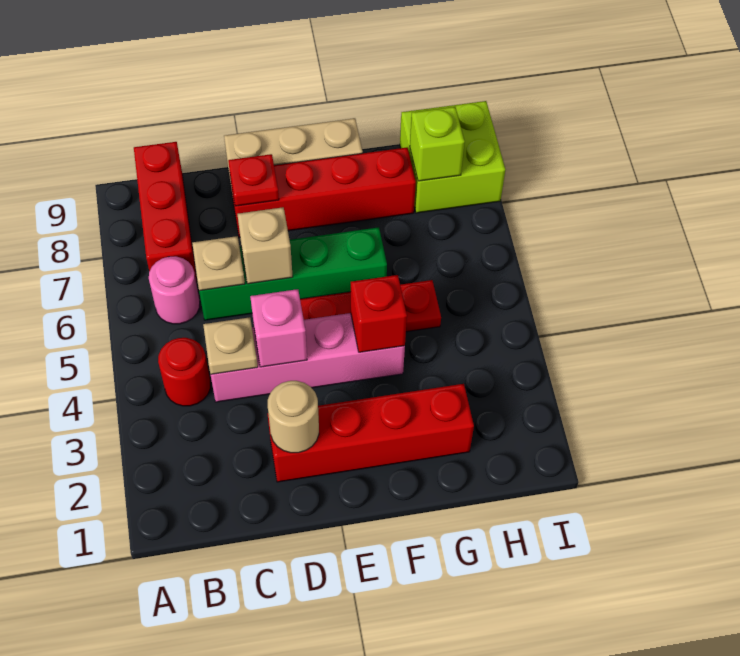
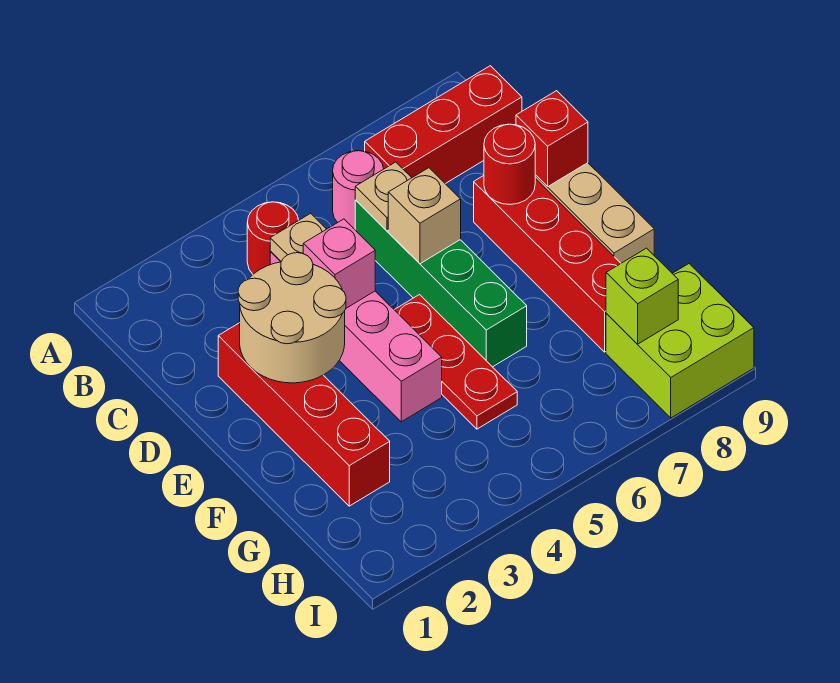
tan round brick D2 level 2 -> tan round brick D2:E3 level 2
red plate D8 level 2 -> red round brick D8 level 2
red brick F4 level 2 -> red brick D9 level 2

* * * * *

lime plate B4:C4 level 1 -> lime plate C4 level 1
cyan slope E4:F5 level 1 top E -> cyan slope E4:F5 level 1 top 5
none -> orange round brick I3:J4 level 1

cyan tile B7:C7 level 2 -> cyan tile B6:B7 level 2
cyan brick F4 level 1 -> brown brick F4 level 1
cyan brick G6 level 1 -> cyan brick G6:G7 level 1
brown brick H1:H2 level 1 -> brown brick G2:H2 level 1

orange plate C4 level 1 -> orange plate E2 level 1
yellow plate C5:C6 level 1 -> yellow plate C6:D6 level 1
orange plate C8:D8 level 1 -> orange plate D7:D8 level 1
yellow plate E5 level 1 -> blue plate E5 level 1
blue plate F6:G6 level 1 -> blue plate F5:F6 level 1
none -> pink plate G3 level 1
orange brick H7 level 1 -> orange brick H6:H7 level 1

* * * * *

In the listing above, find the line with "tan round brick D2 level" and the line with "red brick F4 level 2 -> red brick D9 level 2". Output those two lines and every line between them, exactly as written.

tan round brick D2 level 2 -> tan round brick D2:E3 level 2
red plate D8 level 2 -> red round brick D8 level 2
red brick F4 level 2 -> red brick D9 level 2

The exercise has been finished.